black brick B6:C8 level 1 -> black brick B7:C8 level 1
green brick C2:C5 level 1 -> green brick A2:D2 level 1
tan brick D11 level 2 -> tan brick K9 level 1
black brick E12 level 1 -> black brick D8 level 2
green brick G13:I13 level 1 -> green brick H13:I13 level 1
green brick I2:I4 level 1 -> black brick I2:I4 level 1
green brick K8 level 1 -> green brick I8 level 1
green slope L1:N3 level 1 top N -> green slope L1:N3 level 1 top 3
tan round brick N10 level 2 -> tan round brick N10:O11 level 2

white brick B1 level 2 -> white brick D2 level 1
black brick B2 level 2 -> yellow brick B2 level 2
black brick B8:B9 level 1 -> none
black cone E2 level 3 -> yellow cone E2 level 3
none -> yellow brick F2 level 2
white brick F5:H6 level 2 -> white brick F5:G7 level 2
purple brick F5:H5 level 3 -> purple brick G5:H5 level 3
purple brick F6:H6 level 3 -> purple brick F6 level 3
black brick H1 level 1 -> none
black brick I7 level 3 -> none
==
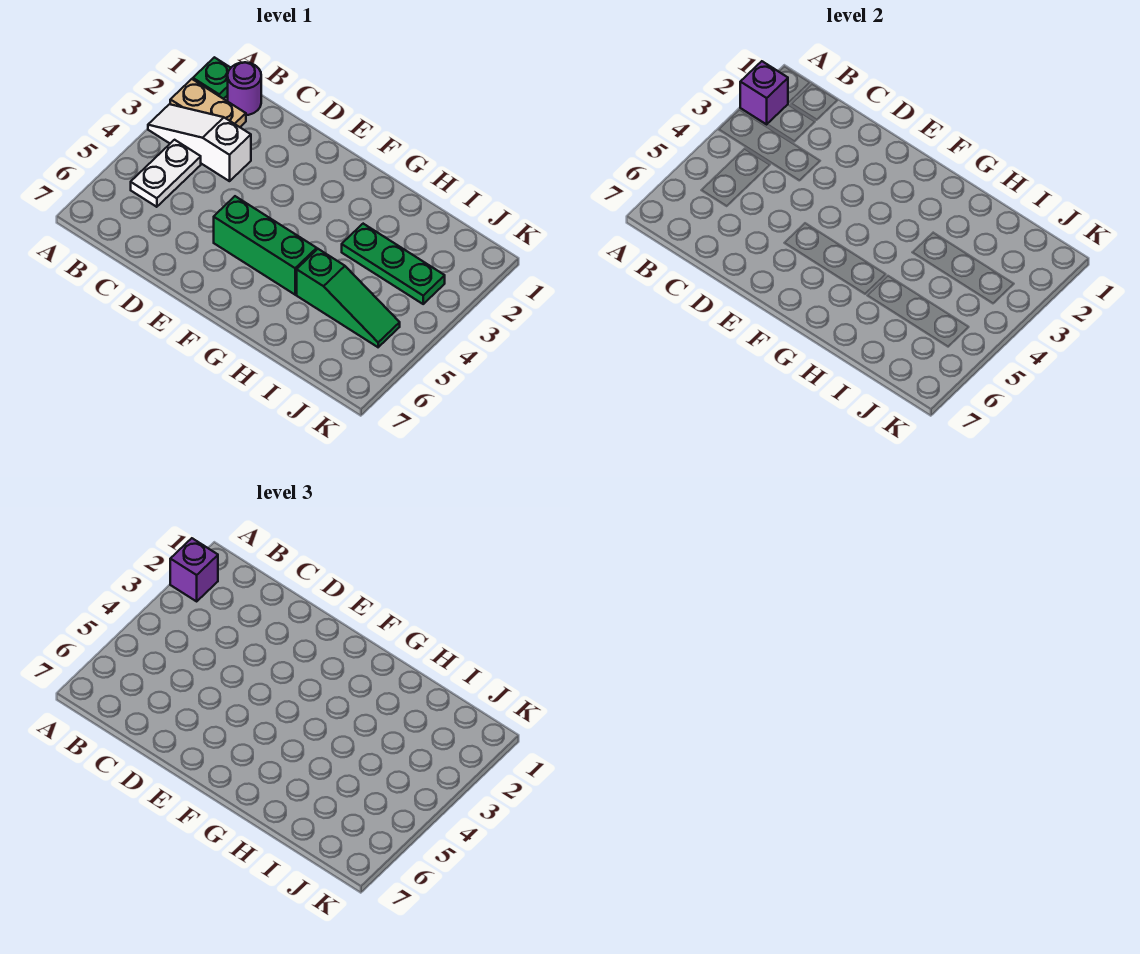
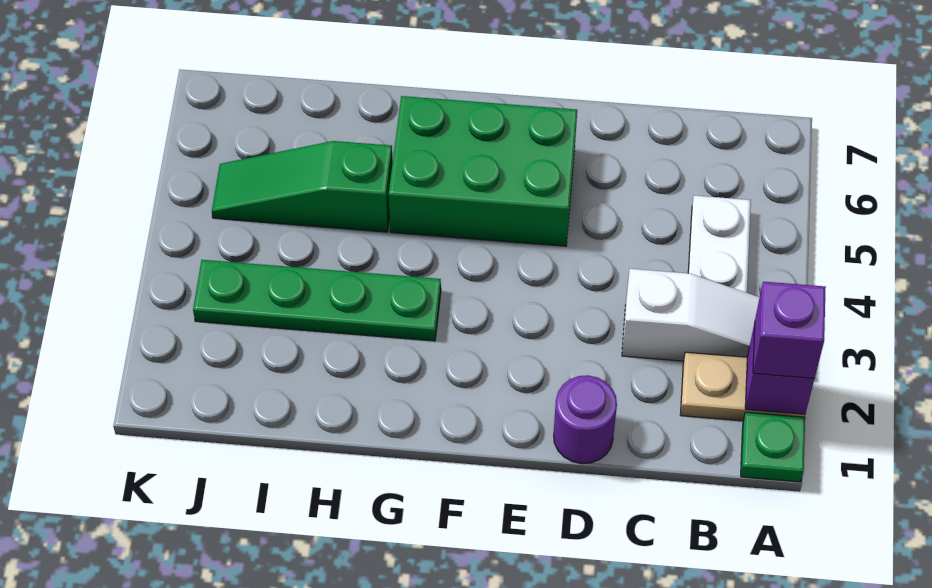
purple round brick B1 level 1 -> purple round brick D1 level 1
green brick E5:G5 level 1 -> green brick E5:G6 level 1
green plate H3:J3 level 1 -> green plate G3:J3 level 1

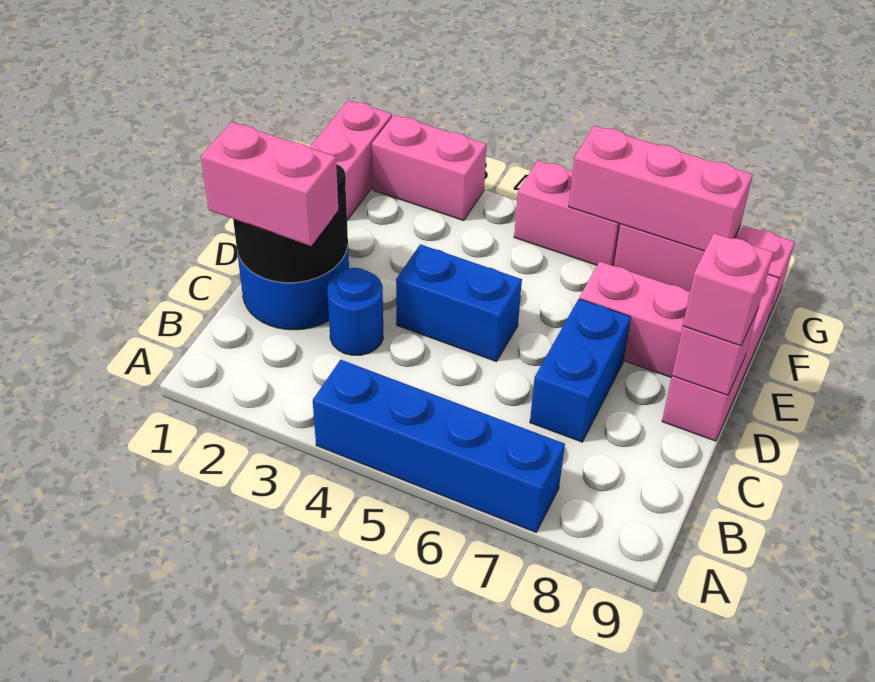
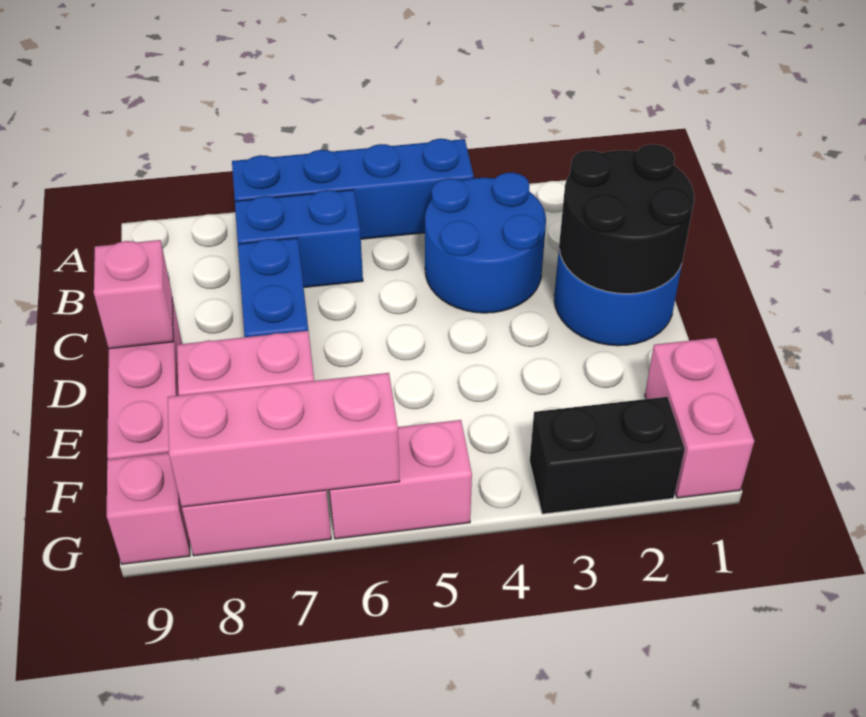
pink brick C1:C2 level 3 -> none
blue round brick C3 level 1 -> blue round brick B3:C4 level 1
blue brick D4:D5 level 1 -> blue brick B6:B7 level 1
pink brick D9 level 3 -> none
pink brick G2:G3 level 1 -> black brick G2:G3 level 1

- **Exercise brief**
Once the line with "green brick E5:G5" is found above, print it and every line after it through the line with "pink brick G2:G3", exactly. Pictures stay out.

- **Expected answer**
green brick E5:G5 level 1 -> green brick E5:G6 level 1
green plate H3:J3 level 1 -> green plate G3:J3 level 1

pink brick C1:C2 level 3 -> none
blue round brick C3 level 1 -> blue round brick B3:C4 level 1
blue brick D4:D5 level 1 -> blue brick B6:B7 level 1
pink brick D9 level 3 -> none
pink brick G2:G3 level 1 -> black brick G2:G3 level 1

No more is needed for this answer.